┏━━

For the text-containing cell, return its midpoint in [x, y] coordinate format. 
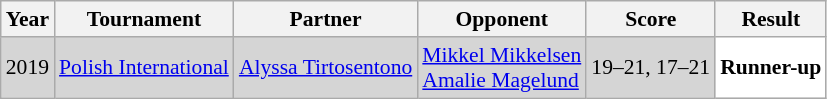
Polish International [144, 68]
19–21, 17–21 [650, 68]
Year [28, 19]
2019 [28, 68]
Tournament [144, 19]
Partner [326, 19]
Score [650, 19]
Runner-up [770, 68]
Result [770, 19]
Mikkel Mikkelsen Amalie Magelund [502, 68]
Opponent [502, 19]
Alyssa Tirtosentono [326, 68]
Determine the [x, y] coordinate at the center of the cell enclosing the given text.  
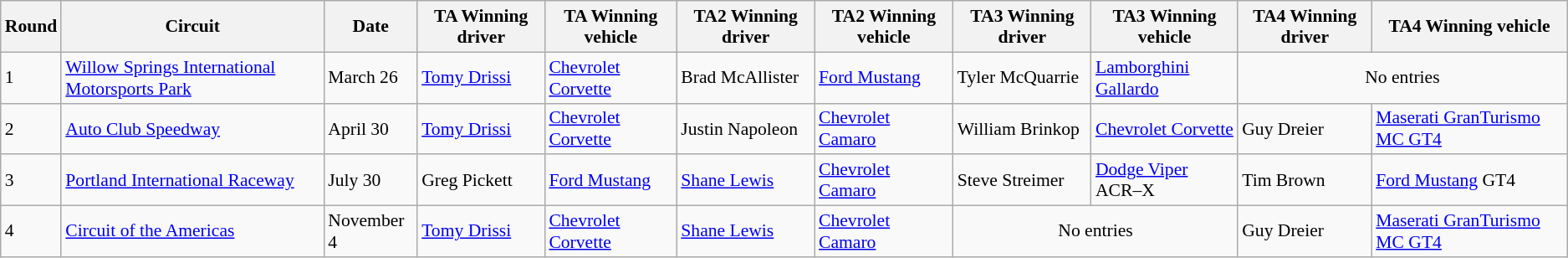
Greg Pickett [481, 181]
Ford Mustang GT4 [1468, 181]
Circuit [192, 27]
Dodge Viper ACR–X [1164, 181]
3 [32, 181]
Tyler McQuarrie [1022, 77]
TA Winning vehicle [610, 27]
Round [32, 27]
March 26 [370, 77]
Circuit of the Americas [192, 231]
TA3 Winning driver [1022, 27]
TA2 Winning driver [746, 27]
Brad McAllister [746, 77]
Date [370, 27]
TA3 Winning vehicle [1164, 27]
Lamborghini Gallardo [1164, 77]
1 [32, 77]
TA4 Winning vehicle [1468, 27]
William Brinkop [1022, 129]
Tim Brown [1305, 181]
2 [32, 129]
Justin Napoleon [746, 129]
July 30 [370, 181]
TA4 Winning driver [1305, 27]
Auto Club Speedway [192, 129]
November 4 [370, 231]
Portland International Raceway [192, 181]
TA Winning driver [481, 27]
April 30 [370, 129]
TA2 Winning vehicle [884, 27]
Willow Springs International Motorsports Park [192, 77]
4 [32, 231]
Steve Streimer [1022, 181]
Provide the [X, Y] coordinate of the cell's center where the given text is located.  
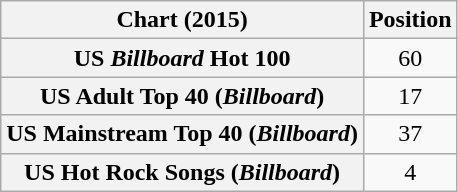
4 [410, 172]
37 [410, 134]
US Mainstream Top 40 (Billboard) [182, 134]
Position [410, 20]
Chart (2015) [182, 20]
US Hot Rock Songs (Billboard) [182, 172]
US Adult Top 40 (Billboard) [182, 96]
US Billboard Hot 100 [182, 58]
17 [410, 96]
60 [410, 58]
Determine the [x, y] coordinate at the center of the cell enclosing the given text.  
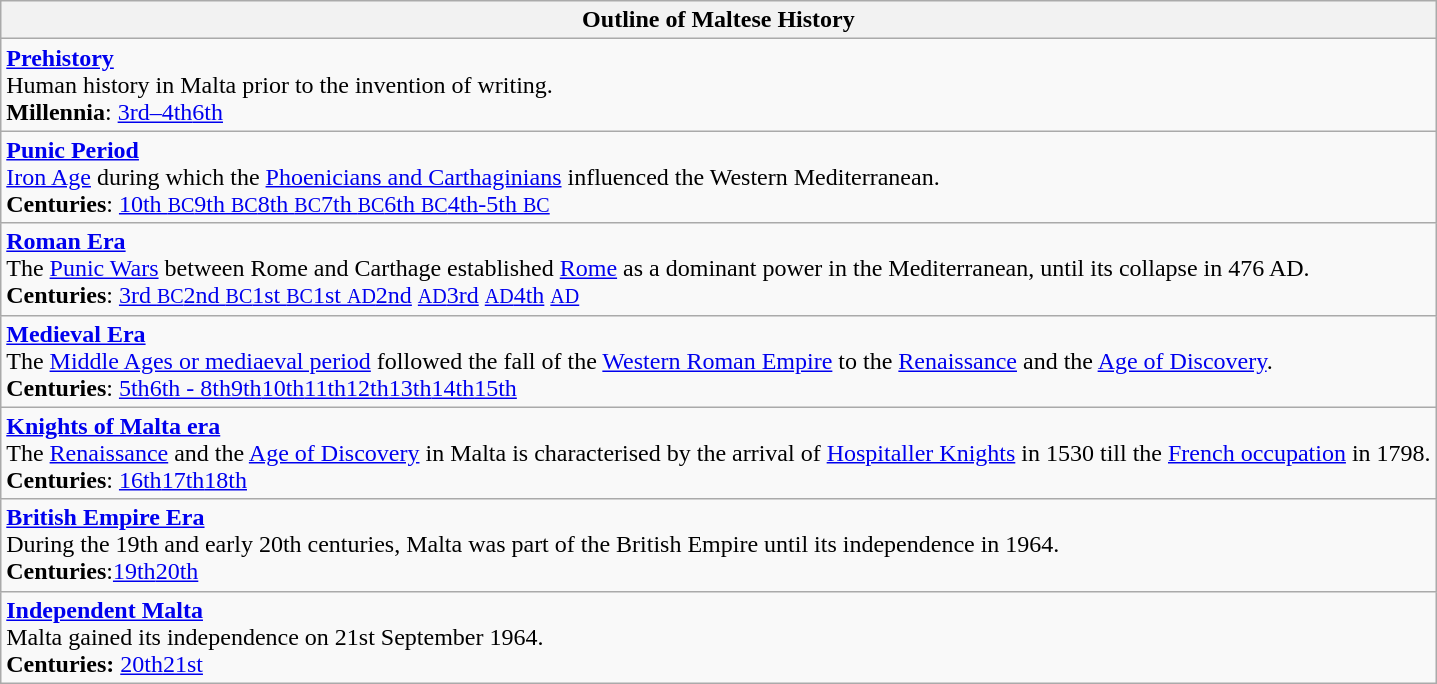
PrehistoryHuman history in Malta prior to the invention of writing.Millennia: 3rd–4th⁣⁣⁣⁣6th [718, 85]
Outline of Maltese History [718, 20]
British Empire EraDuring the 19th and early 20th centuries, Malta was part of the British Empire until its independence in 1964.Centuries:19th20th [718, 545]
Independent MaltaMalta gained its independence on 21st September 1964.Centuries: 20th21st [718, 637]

┗━━

Turn every line of the records above into a JSON list of strings, one string per line, with blank lines left out. Leave out the picture lines.

WRITTEN ANSWER:
[
  "For the text-containing cell, return its midpoint in [x, y] coordinate format. ",
  "Polish International [144, 68]",
  "19–21, 17–21 [650, 68]",
  "Year [28, 19]",
  "2019 [28, 68]",
  "Tournament [144, 19]",
  "Partner [326, 19]",
  "Score [650, 19]",
  "Runner-up [770, 68]",
  "Result [770, 19]",
  "Mikkel Mikkelsen Amalie Magelund [502, 68]",
  "Opponent [502, 19]",
  "Alyssa Tirtosentono [326, 68]",
  "Determine the [x, y] coordinate at the center of the cell enclosing the given text.  ",
  "Greg Pickett [481, 181]",
  "Ford Mustang GT4 [1468, 181]",
  "Circuit [192, 27]",
  "Dodge Viper ACR–X [1164, 181]",
  "3 [32, 181]",
  "Tyler McQuarrie [1022, 77]",
  "TA Winning vehicle [610, 27]",
  "Round [32, 27]",
  "March 26 [370, 77]",
  "Circuit of the Americas [192, 231]",
  "TA3 Winning driver [1022, 27]",
  "TA2 Winning driver [746, 27]",
  "Brad McAllister [746, 77]",
  "Date [370, 27]",
  "TA3 Winning vehicle [1164, 27]",
  "Lamborghini Gallardo [1164, 77]",
  "1 [32, 77]",
  "TA4 Winning vehicle [1468, 27]",
  "William Brinkop [1022, 129]",
  "Tim Brown [1305, 181]",
  "2 [32, 129]",
  "Justin Napoleon [746, 129]",
  "July 30 [370, 181]",
  "TA4 Winning driver [1305, 27]",
  "Auto Club Speedway [192, 129]",
  "November 4 [370, 231]",
  "Portland International Raceway [192, 181]",
  "TA Winning driver [481, 27]",
  "April 30 [370, 129]",
  "TA2 Winning vehicle [884, 27]",
  "Willow Springs International Motorsports Park [192, 77]",
  "4 [32, 231]",
  "Steve Streimer [1022, 181]",
  "Provide the [X, Y] coordinate of the cell's center where the given text is located.  ",
  "4 [410, 172]",
  "37 [410, 134]",
  "US Mainstream Top 40 (Billboard) [182, 134]",
  "Position [410, 20]",
  "Chart (2015) [182, 20]",
  "US Hot Rock Songs (Billboard) [182, 172]",
  "US Adult Top 40 (Billboard) [182, 96]",
  "US Billboard Hot 100 [182, 58]",
  "17 [410, 96]",
  "60 [410, 58]",
  "Determine the [x, y] coordinate at the center of the cell enclosing the given text.  ",
  "PrehistoryHuman history in Malta prior to the invention of writing.Millennia: 3rd–4th⁣⁣⁣⁣6th [718, 85]",
  "Outline of Maltese History [718, 20]",
  "British Empire EraDuring the 19th and early 20th centuries, Malta was part of the British Empire until its independence in 1964.Centuries:19th20th [718, 545]",
  "Independent MaltaMalta gained its independence on 21st September 1964.Centuries: 20th21st [718, 637]"
]